Once the line containing "U9: XOR 74HC86" is found in the records below, return it and each following line exactly, up to and including the line containing "U3 pin OUT: 5V -> 0V", and nothing else.

Source material Block Start

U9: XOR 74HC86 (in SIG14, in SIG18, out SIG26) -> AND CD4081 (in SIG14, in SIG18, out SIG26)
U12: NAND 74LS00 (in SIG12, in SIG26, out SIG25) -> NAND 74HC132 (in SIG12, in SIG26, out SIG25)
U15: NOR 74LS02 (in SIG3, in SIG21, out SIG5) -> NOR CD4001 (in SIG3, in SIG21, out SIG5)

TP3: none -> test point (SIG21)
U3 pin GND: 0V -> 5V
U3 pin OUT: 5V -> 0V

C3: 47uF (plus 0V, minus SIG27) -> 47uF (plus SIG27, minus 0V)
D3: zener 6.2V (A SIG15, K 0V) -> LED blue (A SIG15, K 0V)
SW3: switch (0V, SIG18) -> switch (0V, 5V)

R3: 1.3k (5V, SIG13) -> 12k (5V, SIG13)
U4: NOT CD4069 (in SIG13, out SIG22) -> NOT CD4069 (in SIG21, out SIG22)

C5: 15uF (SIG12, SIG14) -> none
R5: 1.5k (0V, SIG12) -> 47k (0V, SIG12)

Source material Block End
Source material Block Start

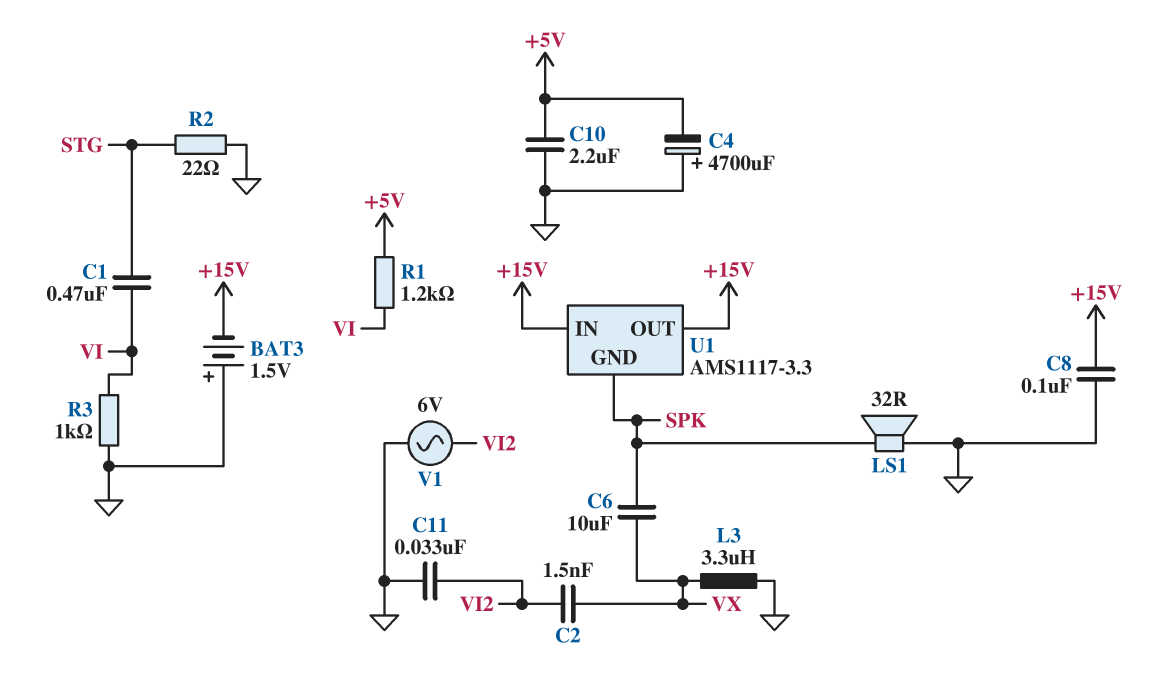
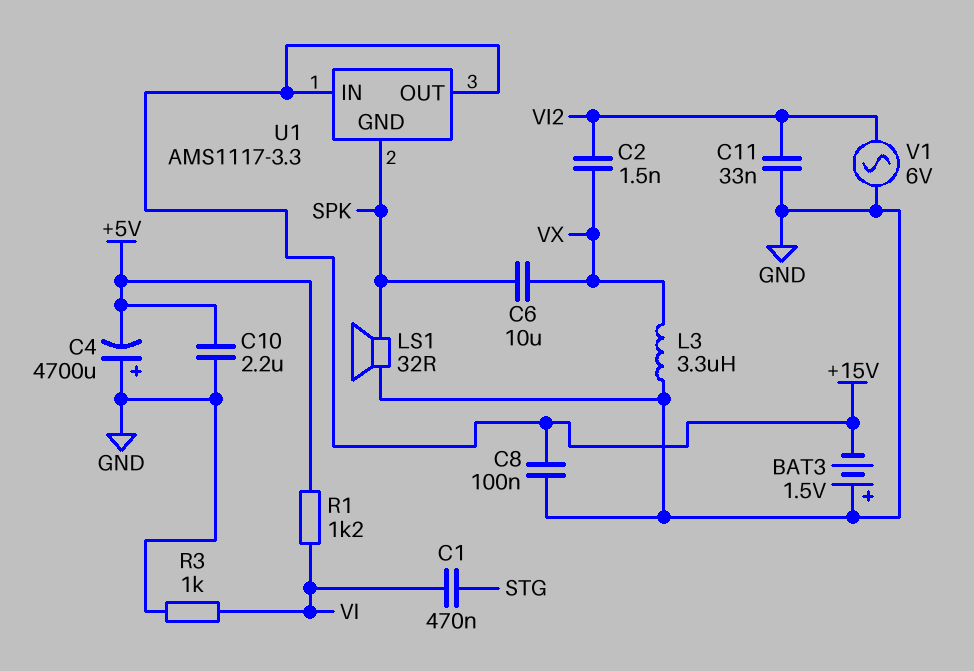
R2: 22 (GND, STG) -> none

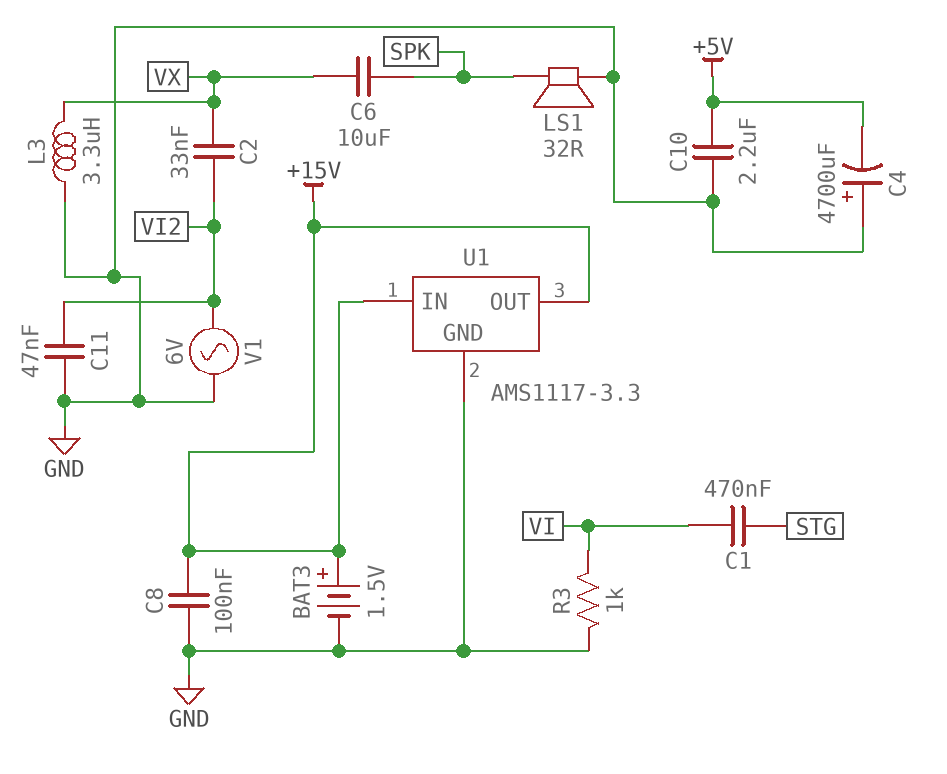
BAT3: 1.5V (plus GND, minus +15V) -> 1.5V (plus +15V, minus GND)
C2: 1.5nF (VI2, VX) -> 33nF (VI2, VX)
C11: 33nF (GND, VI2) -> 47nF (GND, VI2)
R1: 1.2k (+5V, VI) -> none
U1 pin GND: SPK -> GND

Source material Block End

## Answer to this exercise
U9: XOR 74HC86 (in SIG14, in SIG18, out SIG26) -> AND CD4081 (in SIG14, in SIG18, out SIG26)
U12: NAND 74LS00 (in SIG12, in SIG26, out SIG25) -> NAND 74HC132 (in SIG12, in SIG26, out SIG25)
U15: NOR 74LS02 (in SIG3, in SIG21, out SIG5) -> NOR CD4001 (in SIG3, in SIG21, out SIG5)

TP3: none -> test point (SIG21)
U3 pin GND: 0V -> 5V
U3 pin OUT: 5V -> 0V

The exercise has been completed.